## Activity:
Where the records appear below, transcribe them exactly, leaving none out.

(Record extracts begins)

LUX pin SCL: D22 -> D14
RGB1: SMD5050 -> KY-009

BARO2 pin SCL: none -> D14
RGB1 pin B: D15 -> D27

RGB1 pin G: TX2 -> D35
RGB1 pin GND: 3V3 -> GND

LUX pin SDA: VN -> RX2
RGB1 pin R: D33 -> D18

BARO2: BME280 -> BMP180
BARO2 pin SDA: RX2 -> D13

(Record extracts ends)

## Exercise answer:
LUX pin SCL: D22 -> D14
RGB1: SMD5050 -> KY-009

BARO2 pin SCL: none -> D14
RGB1 pin B: D15 -> D27

RGB1 pin G: TX2 -> D35
RGB1 pin GND: 3V3 -> GND

LUX pin SDA: VN -> RX2
RGB1 pin R: D33 -> D18

BARO2: BME280 -> BMP180
BARO2 pin SDA: RX2 -> D13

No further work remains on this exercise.